- _Task to carry out_
Your task is to copy every line of the entries that holds the word "AGND".

Content revision data
* * * * * * * * *

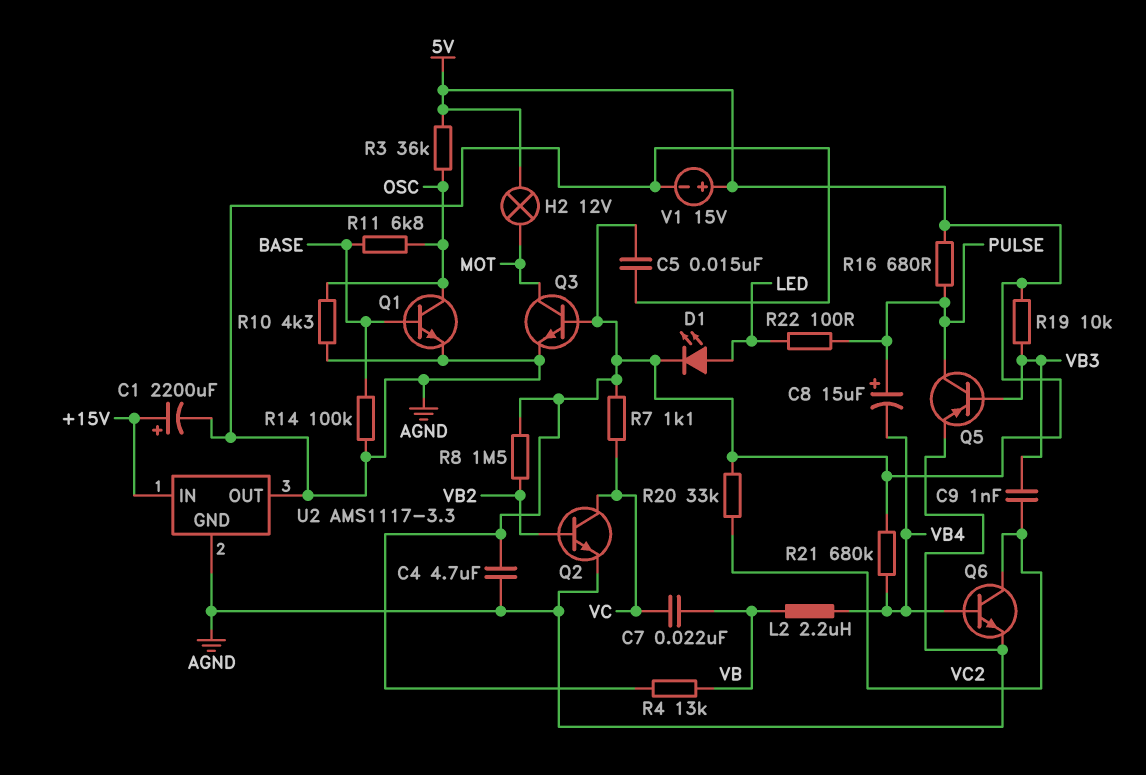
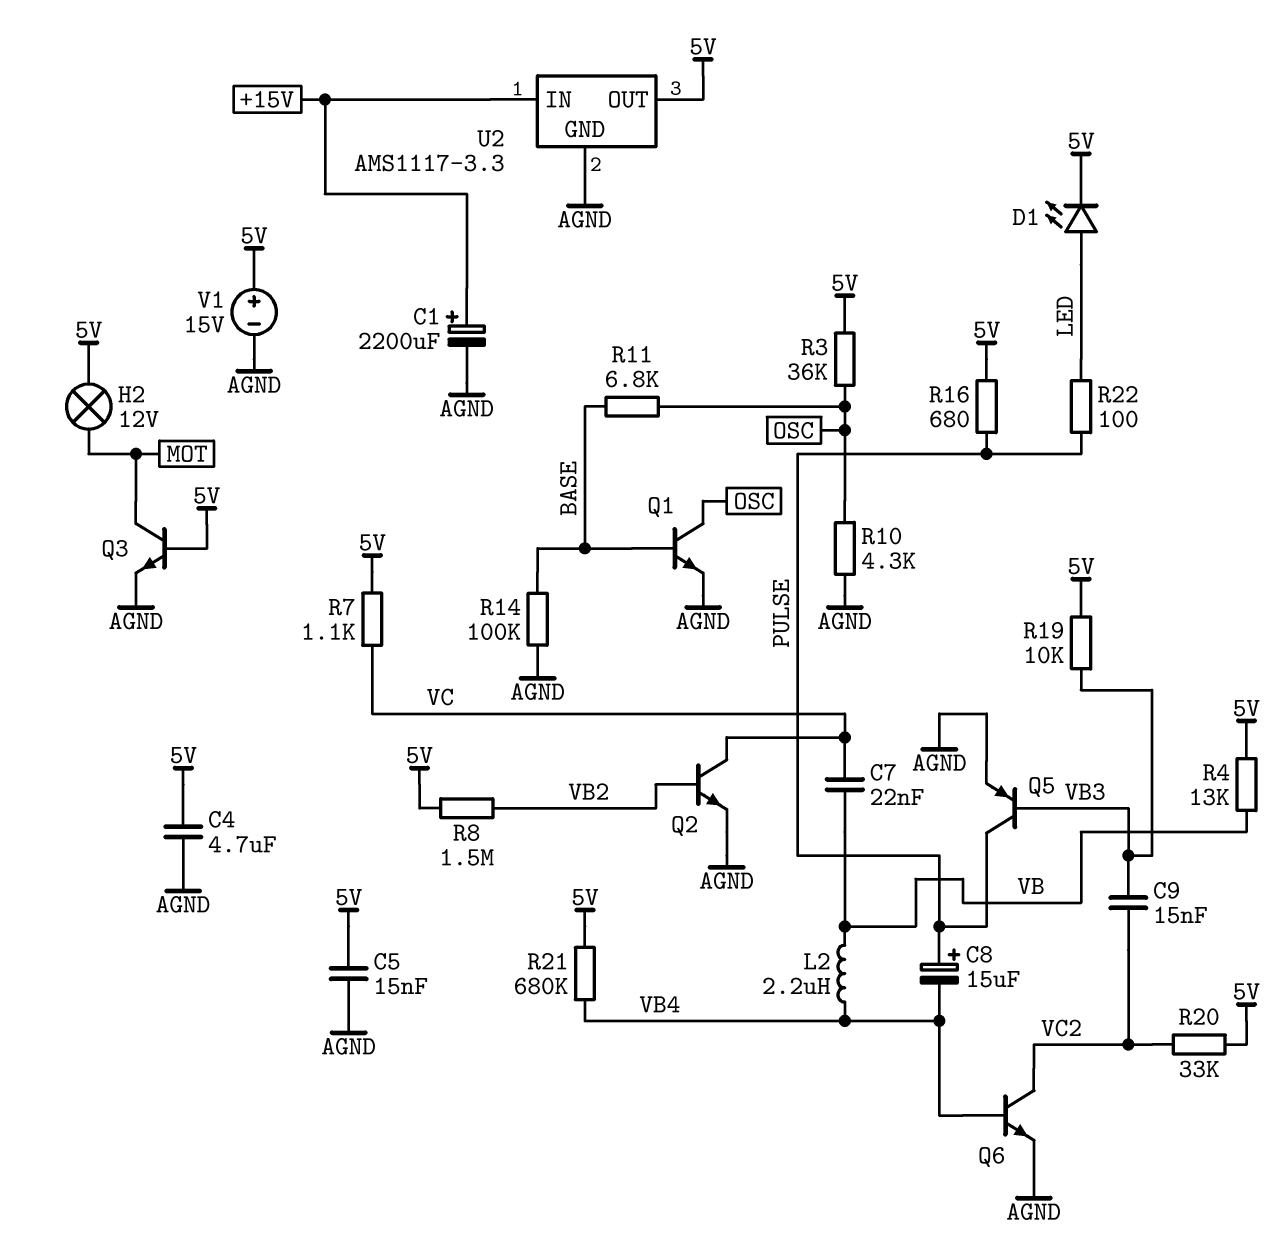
C9: 1nF (VB3, VC2) -> 15nF (VB3, VC2)
U2 pin OUT: AGND -> 5V

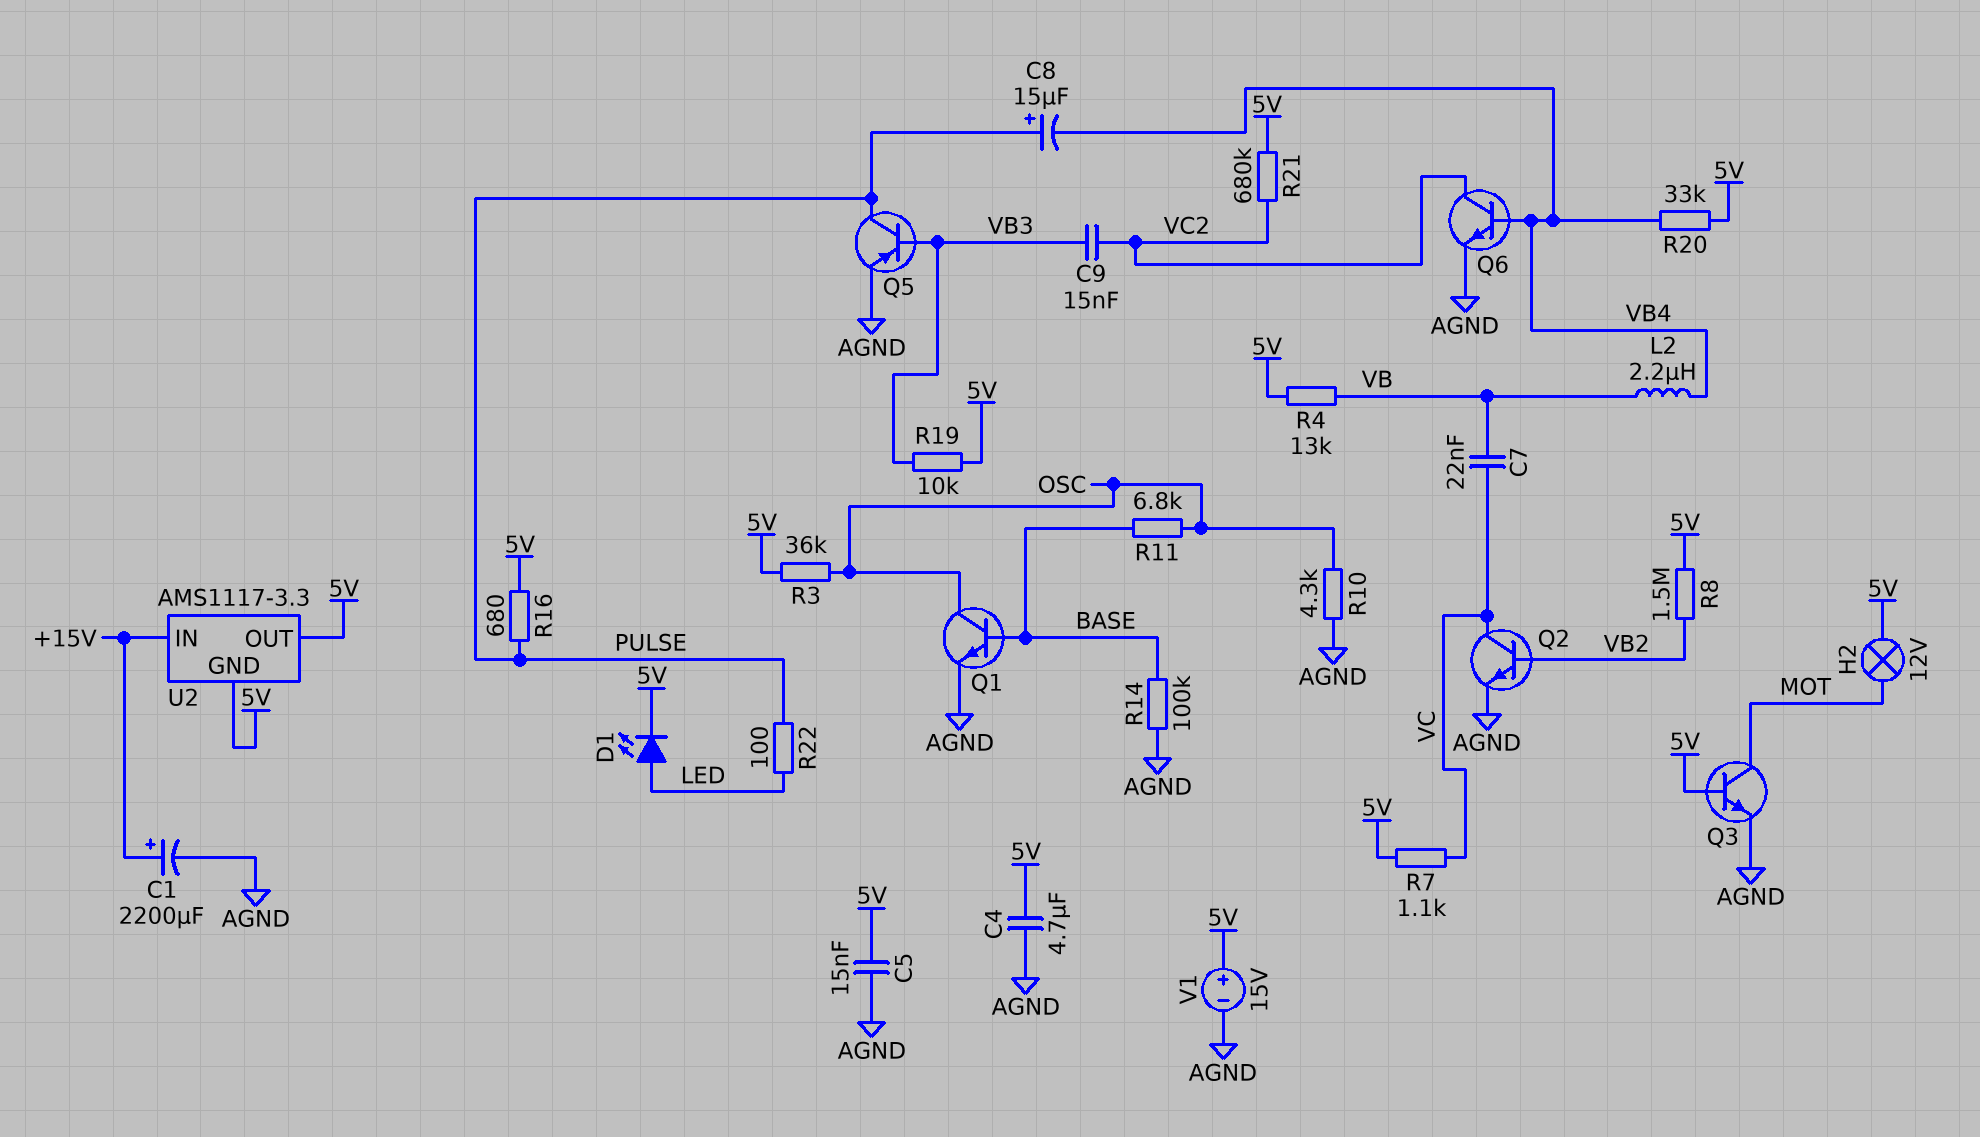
R20: 33k (5V, VC2) -> 33k (5V, VB4)
R21: 680k (5V, VB4) -> 680k (5V, VC2)
U2 pin GND: AGND -> 5V

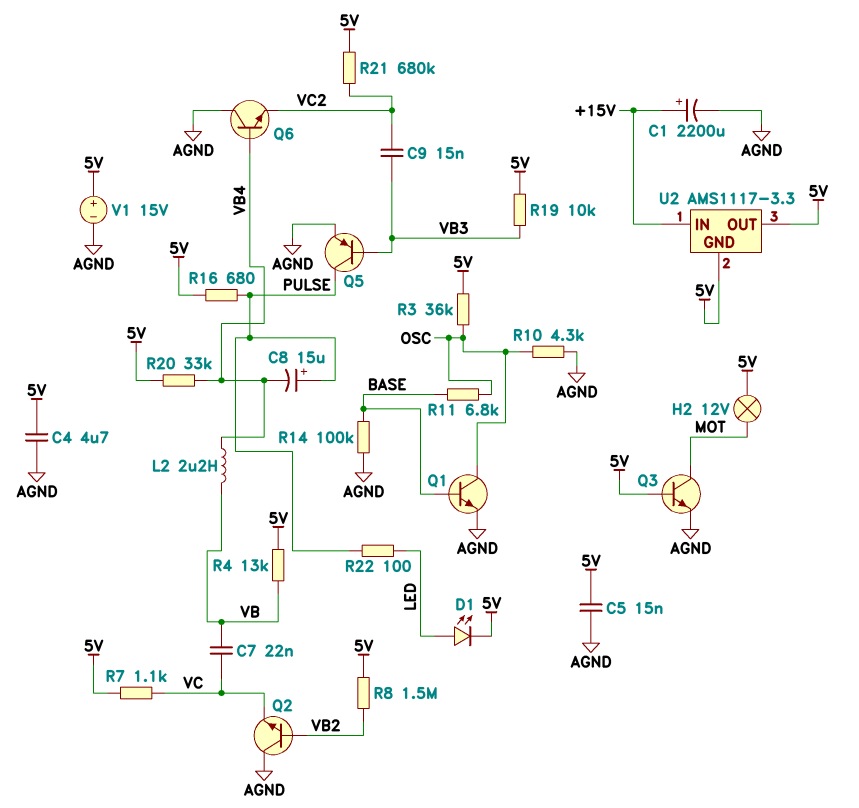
Q2: NPN (B VB2, C VC, E AGND) -> NPN (B VB2, C AGND, E VC)
Q6: NPN (B VB4, C VC2, E AGND) -> NPN (B VB4, C AGND, E VC2)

* * * * * * * * *

- _Solution for this problem_
U2 pin OUT: AGND -> 5V
U2 pin GND: AGND -> 5V
Q2: NPN (B VB2, C VC, E AGND) -> NPN (B VB2, C AGND, E VC)
Q6: NPN (B VB4, C VC2, E AGND) -> NPN (B VB4, C AGND, E VC2)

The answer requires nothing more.